### Problem statement:
From the first line to the last, output the records exactly and drop any images.

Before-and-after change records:
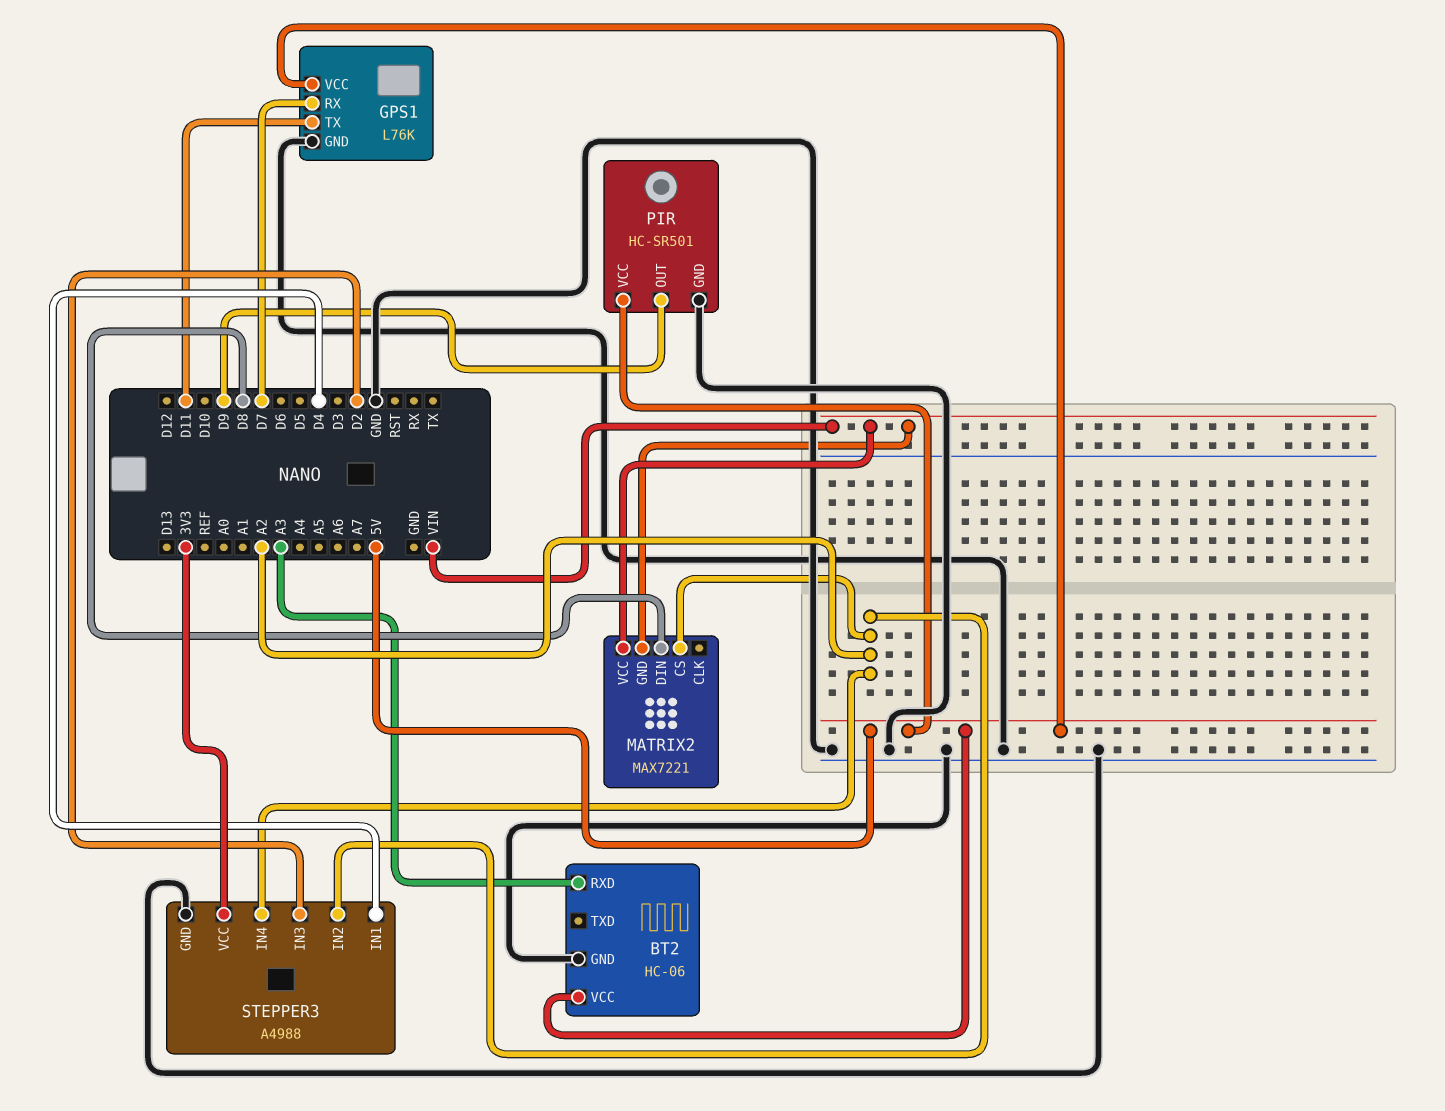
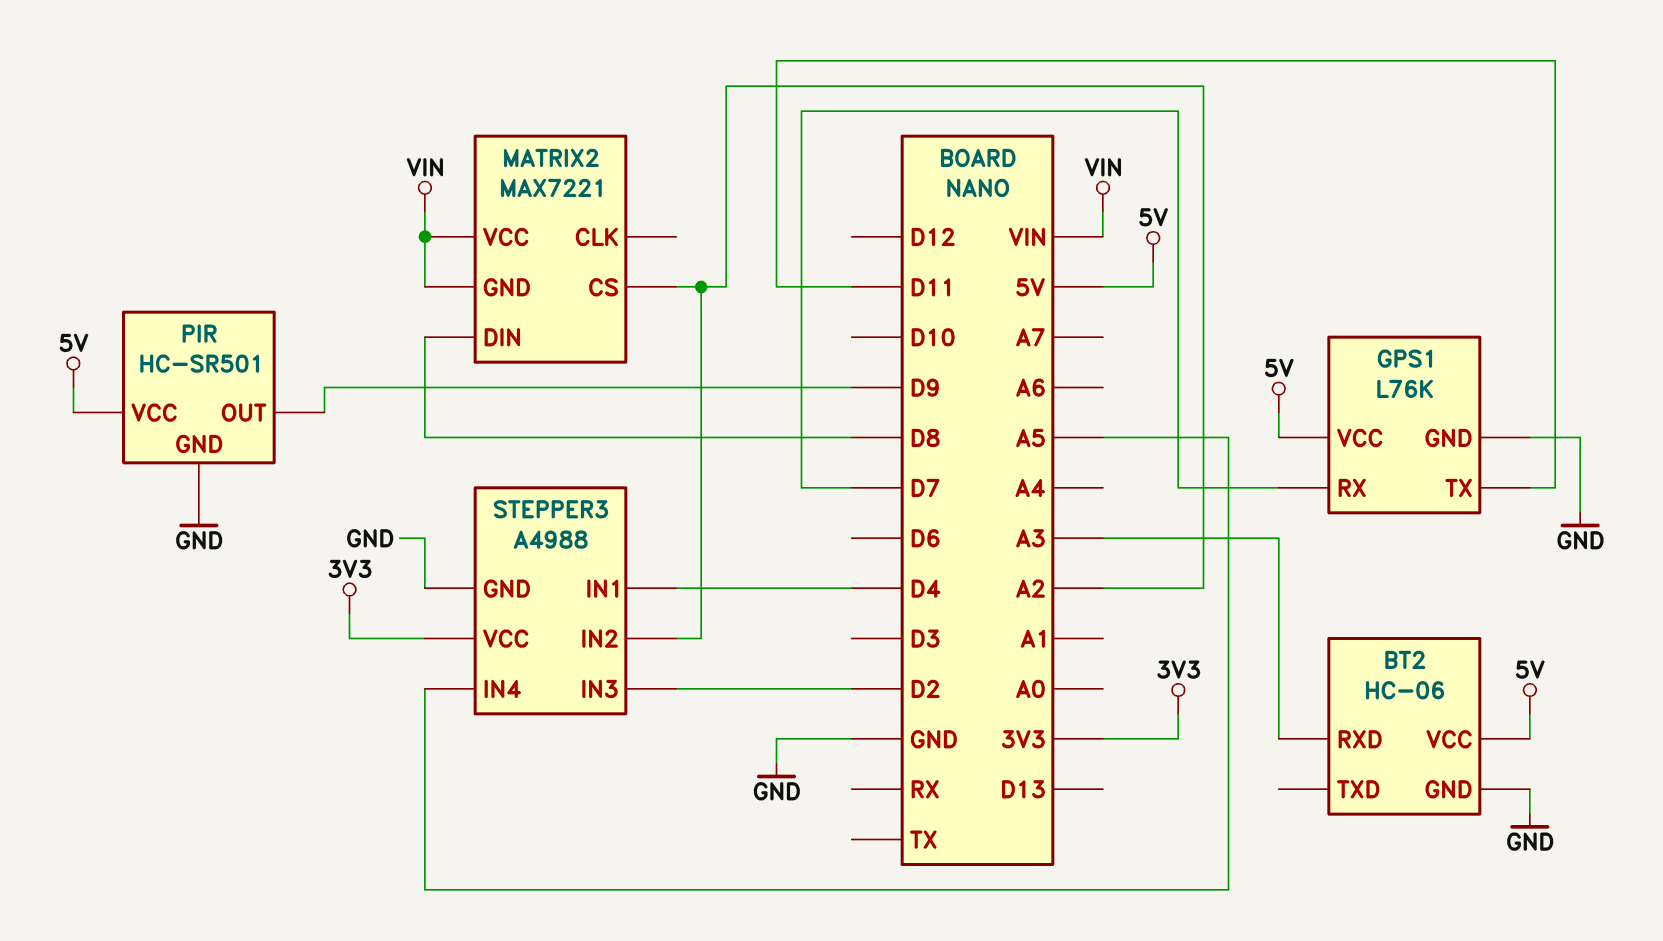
STEPPER3 pin IN4: A2 -> A5

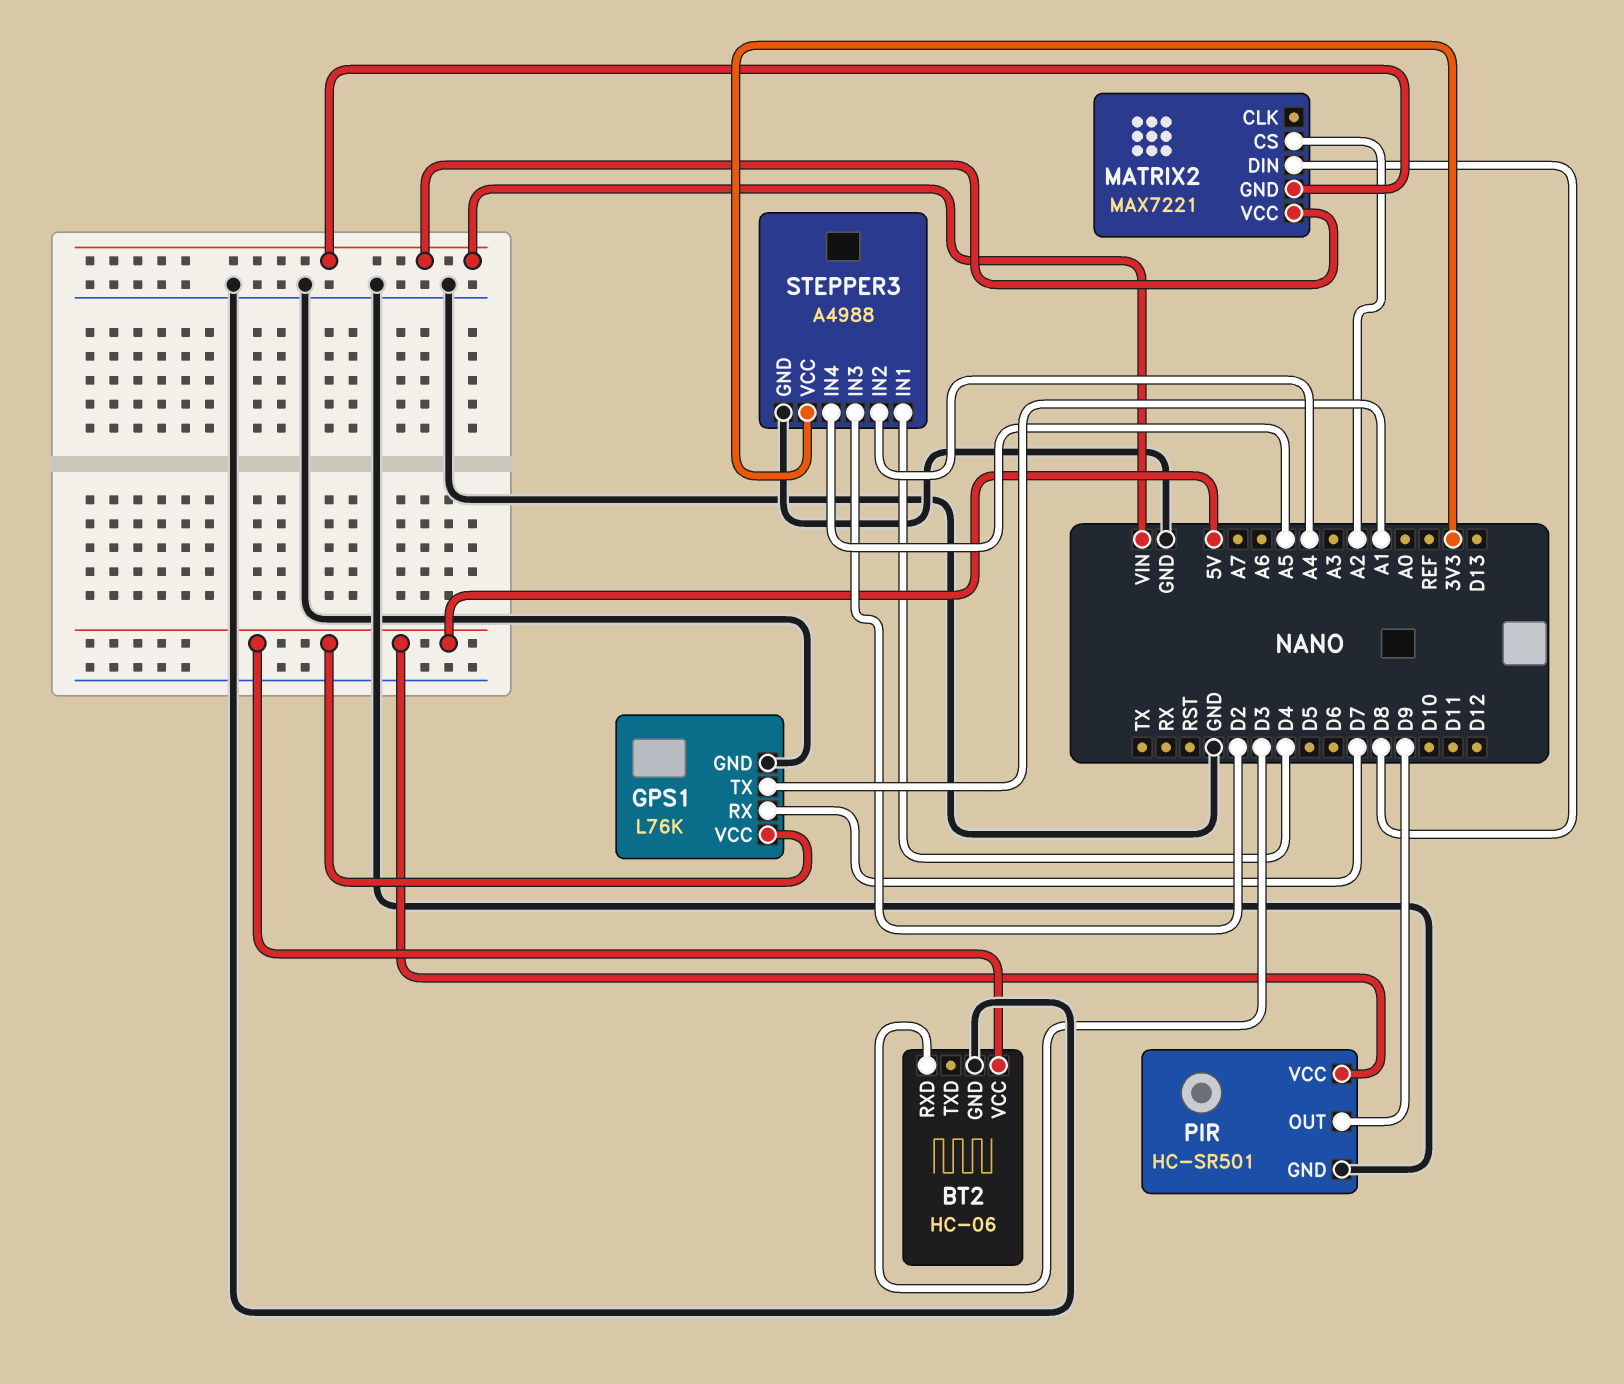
BT2 pin RXD: A3 -> D3
GPS1 pin TX: D11 -> A1
STEPPER3 pin IN2: A2 -> A4

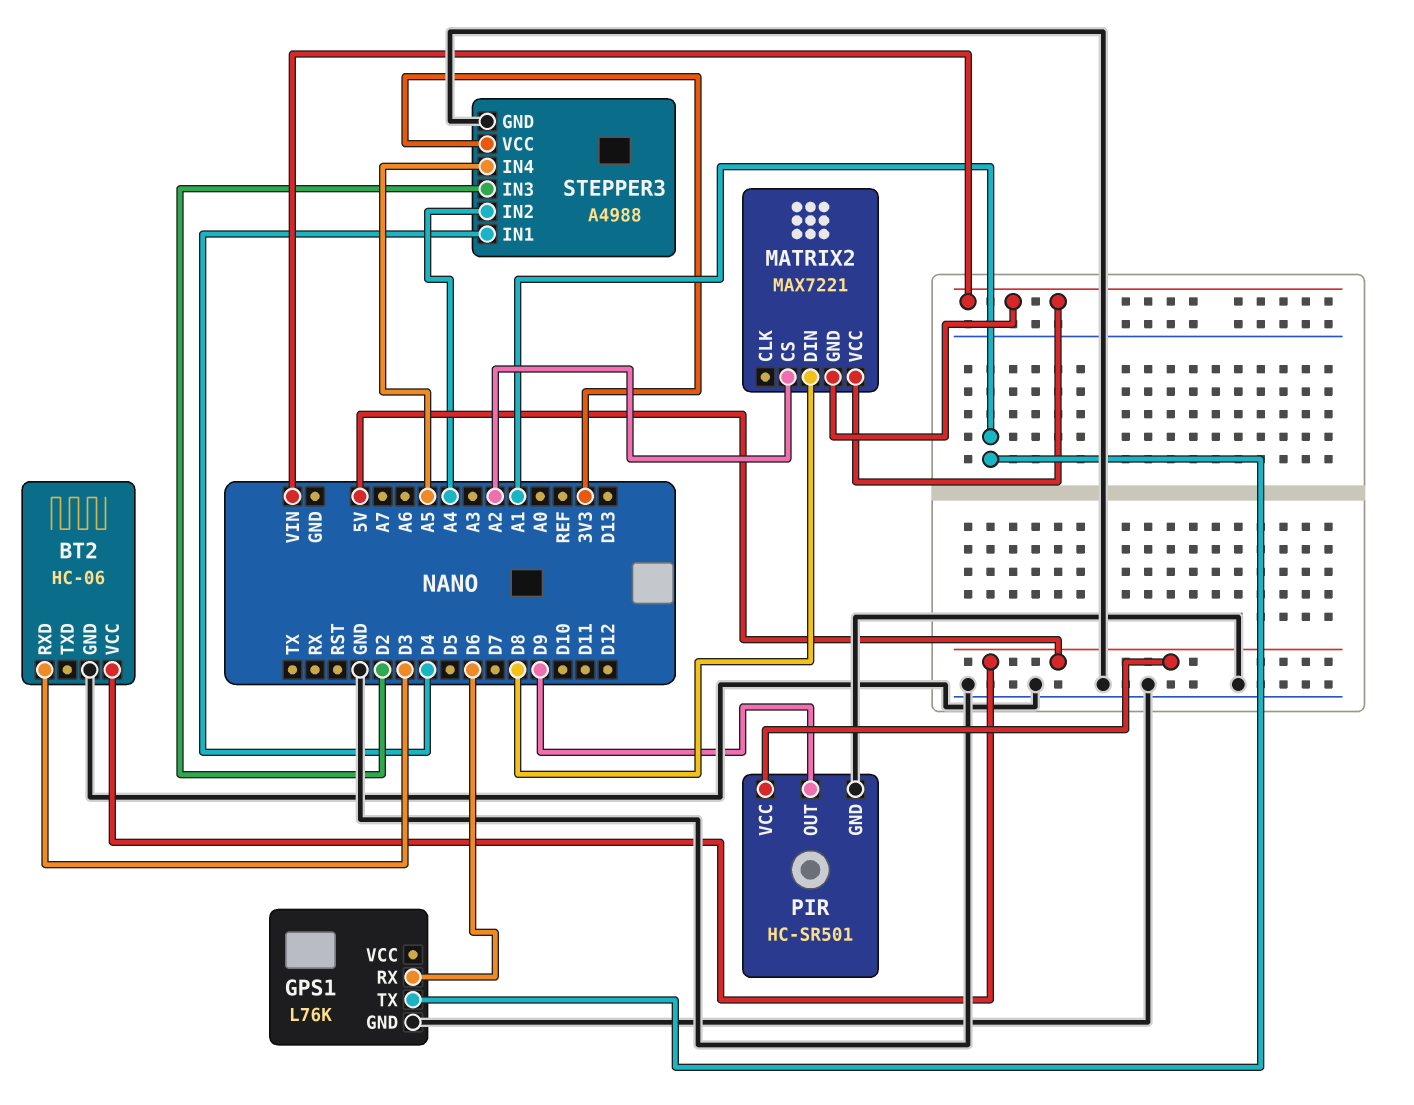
GPS1 pin RX: D7 -> D6
GPS1 pin VCC: 5V -> none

### Response to this task:
STEPPER3 pin IN4: A2 -> A5

BT2 pin RXD: A3 -> D3
GPS1 pin TX: D11 -> A1
STEPPER3 pin IN2: A2 -> A4

GPS1 pin RX: D7 -> D6
GPS1 pin VCC: 5V -> none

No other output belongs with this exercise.